**WHAT TO WORK ON:** Everything in the entries below must be reproduced exactly, except the images.

**DATA SECTION:**
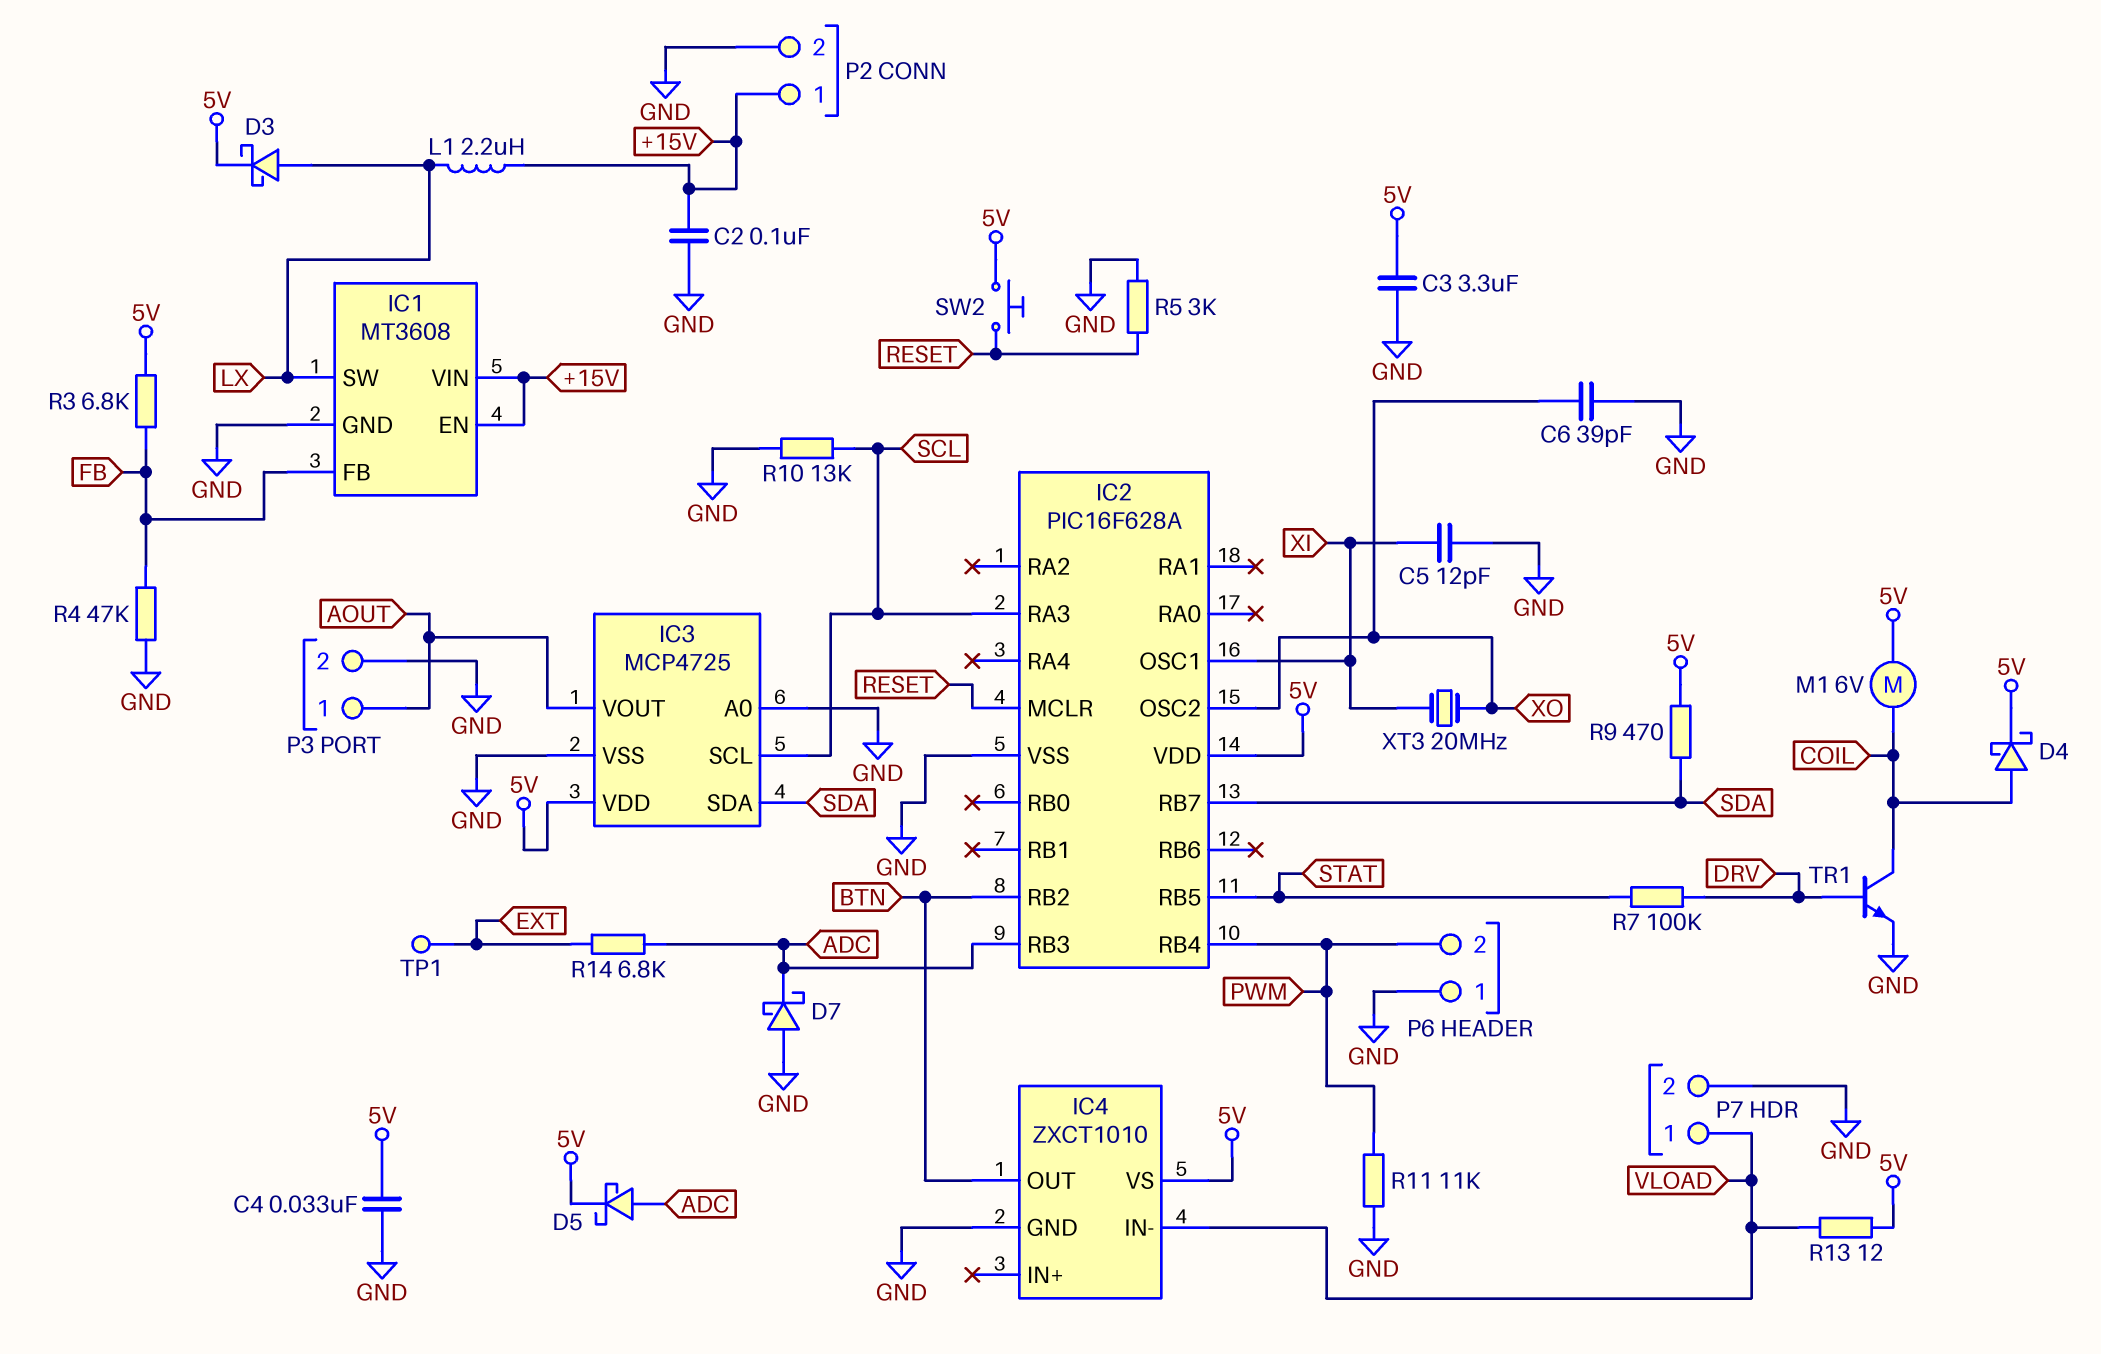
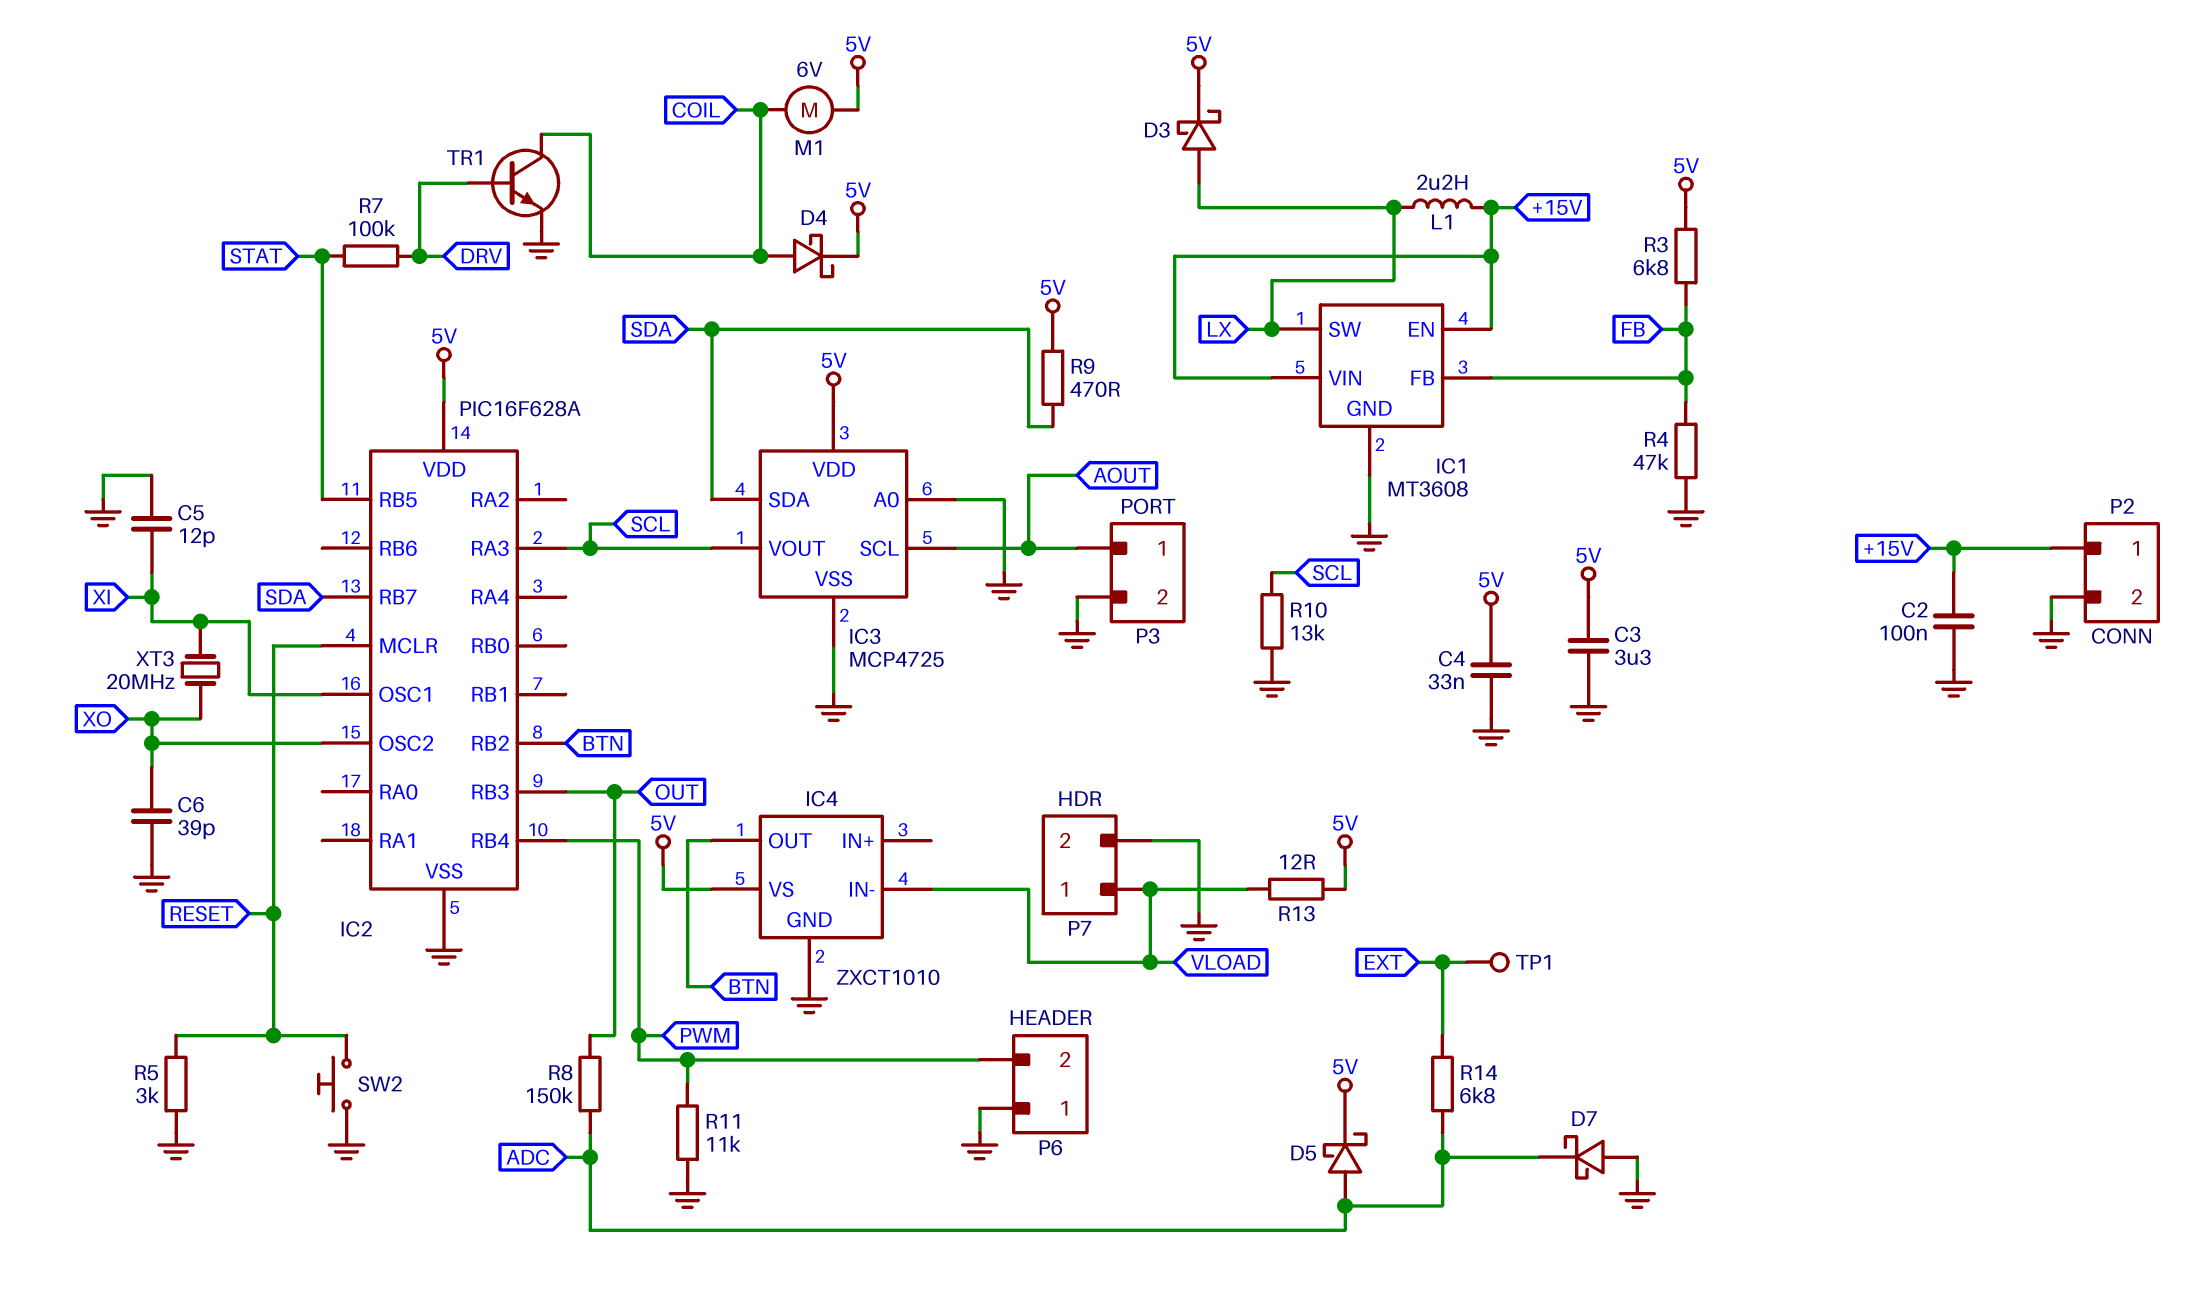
IC2 pin RB3: ADC -> OUT
IC3 pin SCL: SCL -> AOUT
IC3 pin VOUT: AOUT -> SCL
R8: none -> 150k (ADC, OUT)
SW2: button (5V, RESET) -> button (GND, RESET)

**ANSWER AREA:**
IC2 pin RB3: ADC -> OUT
IC3 pin SCL: SCL -> AOUT
IC3 pin VOUT: AOUT -> SCL
R8: none -> 150k (ADC, OUT)
SW2: button (5V, RESET) -> button (GND, RESET)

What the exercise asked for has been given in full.